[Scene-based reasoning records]
↓↓↓
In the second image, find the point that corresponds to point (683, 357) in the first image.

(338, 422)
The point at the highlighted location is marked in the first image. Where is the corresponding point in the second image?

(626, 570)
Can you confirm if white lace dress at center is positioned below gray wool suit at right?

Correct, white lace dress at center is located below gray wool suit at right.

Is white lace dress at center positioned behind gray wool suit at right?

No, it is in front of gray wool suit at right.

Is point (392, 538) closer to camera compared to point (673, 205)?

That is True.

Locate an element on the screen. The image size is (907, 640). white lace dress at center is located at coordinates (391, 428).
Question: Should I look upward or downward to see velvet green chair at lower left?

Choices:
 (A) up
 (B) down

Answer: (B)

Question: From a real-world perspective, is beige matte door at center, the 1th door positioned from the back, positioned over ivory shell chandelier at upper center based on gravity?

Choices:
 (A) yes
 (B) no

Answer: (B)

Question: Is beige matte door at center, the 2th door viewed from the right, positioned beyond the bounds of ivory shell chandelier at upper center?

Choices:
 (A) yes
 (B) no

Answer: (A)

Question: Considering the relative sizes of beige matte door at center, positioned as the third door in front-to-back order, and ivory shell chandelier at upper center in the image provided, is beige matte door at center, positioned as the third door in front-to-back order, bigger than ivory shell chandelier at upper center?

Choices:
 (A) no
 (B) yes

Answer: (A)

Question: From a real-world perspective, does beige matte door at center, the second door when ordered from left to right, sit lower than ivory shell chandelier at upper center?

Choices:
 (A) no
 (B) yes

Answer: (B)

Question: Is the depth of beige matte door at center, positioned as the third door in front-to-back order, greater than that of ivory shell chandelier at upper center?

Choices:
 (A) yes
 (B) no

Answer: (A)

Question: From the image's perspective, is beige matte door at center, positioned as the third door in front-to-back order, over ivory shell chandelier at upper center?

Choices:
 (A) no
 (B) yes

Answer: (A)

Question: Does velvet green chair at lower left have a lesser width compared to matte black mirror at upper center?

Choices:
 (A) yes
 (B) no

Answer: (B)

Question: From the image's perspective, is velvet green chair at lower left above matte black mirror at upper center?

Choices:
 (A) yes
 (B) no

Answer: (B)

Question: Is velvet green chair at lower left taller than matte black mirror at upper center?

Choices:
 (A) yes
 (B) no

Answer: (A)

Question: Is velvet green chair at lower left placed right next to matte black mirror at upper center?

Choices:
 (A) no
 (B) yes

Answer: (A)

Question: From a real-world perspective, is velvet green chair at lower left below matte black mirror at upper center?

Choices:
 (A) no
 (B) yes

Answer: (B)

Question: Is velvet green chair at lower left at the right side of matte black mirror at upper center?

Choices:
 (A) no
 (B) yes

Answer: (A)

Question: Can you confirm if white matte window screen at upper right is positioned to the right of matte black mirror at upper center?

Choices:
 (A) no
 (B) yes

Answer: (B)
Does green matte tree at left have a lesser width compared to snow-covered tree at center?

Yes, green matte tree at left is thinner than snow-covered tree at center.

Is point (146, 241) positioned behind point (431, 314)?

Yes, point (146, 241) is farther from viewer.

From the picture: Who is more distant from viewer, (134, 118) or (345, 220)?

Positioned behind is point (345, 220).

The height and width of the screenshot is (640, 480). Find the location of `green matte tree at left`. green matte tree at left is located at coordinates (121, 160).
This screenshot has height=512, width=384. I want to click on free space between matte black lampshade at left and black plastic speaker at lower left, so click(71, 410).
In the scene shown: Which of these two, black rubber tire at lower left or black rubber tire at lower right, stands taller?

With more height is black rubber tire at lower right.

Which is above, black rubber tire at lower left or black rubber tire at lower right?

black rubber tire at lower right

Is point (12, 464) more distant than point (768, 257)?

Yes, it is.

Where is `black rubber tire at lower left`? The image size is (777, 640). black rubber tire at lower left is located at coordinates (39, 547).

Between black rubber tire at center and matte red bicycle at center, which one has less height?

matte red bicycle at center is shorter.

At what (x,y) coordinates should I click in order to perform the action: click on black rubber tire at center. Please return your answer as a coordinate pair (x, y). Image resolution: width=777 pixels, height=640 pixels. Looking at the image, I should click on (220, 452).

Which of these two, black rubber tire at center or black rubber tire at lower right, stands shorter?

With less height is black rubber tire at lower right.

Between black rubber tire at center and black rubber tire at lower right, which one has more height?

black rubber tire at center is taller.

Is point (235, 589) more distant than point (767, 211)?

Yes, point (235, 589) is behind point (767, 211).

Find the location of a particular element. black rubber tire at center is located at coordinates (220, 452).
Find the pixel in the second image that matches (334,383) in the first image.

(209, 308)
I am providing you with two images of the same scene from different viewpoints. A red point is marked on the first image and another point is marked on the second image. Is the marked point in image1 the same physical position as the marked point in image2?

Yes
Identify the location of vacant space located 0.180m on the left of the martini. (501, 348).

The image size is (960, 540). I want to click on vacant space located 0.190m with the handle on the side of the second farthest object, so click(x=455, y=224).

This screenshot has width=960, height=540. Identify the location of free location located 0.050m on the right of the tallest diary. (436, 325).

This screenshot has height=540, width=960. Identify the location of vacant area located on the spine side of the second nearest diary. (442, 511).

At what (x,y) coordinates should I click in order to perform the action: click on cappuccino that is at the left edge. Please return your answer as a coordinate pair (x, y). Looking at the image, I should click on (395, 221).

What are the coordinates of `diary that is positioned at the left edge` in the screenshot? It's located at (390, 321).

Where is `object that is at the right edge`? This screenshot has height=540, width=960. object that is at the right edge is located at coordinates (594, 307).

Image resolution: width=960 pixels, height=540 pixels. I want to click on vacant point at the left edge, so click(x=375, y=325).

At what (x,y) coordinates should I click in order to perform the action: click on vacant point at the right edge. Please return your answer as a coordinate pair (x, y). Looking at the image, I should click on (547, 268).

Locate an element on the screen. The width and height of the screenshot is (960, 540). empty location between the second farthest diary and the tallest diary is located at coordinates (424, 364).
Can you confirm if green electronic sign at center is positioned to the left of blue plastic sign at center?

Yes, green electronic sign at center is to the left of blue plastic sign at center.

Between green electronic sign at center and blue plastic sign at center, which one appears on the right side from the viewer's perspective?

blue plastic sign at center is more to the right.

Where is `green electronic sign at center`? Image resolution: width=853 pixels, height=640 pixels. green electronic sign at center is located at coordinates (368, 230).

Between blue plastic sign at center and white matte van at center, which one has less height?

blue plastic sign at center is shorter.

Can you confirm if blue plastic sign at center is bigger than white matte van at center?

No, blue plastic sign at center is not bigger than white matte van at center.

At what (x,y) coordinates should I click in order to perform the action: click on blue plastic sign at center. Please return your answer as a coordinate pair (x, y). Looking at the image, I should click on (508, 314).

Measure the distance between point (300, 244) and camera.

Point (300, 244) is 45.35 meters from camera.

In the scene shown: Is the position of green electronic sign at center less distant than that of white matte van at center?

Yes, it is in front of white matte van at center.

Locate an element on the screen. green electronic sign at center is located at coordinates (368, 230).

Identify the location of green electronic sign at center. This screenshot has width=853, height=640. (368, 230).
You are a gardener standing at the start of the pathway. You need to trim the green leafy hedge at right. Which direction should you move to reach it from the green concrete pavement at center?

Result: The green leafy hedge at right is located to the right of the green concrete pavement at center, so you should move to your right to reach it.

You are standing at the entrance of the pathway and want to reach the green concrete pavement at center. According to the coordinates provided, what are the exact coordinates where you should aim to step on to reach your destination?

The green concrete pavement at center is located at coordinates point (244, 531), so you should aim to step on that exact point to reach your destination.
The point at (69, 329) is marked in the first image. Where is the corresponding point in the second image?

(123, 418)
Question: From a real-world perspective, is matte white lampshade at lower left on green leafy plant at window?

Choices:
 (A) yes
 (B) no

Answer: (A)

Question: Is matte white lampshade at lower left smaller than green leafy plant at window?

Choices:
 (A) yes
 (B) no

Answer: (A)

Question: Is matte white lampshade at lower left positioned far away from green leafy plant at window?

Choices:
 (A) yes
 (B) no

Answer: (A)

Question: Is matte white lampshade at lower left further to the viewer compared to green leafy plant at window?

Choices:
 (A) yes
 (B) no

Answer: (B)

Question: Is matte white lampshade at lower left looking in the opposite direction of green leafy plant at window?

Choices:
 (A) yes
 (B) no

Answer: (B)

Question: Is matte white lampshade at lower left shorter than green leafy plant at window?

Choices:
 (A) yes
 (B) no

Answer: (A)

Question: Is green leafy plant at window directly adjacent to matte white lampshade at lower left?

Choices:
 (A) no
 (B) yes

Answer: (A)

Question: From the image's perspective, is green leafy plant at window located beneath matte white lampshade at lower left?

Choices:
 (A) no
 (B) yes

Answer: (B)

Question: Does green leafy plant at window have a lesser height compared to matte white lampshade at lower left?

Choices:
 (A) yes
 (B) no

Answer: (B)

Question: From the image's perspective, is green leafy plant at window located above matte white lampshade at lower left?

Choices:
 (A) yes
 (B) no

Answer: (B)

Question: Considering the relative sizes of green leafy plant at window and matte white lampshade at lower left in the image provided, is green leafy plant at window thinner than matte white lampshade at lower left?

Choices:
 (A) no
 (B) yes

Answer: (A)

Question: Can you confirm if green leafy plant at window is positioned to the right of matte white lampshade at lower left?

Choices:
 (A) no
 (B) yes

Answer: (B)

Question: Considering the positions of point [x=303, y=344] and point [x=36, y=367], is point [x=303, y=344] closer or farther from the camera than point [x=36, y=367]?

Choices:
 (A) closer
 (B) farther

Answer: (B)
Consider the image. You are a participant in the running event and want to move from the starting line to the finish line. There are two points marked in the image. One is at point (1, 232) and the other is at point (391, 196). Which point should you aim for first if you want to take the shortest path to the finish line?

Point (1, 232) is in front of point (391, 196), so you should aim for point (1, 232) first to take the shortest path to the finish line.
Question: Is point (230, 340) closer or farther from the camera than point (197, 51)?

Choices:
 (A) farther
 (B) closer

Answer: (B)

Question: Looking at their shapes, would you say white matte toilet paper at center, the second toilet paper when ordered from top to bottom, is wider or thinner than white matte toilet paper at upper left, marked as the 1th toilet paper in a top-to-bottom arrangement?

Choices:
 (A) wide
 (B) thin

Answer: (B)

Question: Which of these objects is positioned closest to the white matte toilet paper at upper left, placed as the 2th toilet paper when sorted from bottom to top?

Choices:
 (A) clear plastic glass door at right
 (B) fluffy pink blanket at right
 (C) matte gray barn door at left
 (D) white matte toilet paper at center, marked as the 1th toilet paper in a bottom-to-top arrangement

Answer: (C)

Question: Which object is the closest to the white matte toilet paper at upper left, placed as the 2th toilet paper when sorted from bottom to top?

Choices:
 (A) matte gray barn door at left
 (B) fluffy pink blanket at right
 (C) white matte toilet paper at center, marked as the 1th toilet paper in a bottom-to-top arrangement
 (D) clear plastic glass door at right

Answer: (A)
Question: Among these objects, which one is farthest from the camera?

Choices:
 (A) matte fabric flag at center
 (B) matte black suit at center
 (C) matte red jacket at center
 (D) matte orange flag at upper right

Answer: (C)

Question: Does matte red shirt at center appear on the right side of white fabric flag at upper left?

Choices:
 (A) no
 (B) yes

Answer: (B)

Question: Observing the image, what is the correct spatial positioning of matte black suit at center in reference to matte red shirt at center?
↑↑↑
◆ Instructions to follow ◆
Reproduce the lines from the rows above word for word, starting at the line that contains "Between black rubber tire at center and matte" and ending at the line that contains "The image size is (960, 540).".

◆ Task result ◆
Between black rubber tire at center and matte red bicycle at center, which one has less height?

matte red bicycle at center is shorter.

At what (x,y) coordinates should I click in order to perform the action: click on black rubber tire at center. Please return your answer as a coordinate pair (x, y). Image resolution: width=777 pixels, height=640 pixels. Looking at the image, I should click on (220, 452).

Which of these two, black rubber tire at center or black rubber tire at lower right, stands shorter?

With less height is black rubber tire at lower right.

Between black rubber tire at center and black rubber tire at lower right, which one has more height?

black rubber tire at center is taller.

Is point (235, 589) more distant than point (767, 211)?

Yes, point (235, 589) is behind point (767, 211).

Find the location of a particular element. black rubber tire at center is located at coordinates (220, 452).
Find the pixel in the second image that matches (334,383) in the first image.

(209, 308)
I am providing you with two images of the same scene from different viewpoints. A red point is marked on the first image and another point is marked on the second image. Is the marked point in image1 the same physical position as the marked point in image2?

Yes
Identify the location of vacant space located 0.180m on the left of the martini. (501, 348).

The image size is (960, 540). I want to click on vacant space located 0.190m with the handle on the side of the second farthest object, so click(x=455, y=224).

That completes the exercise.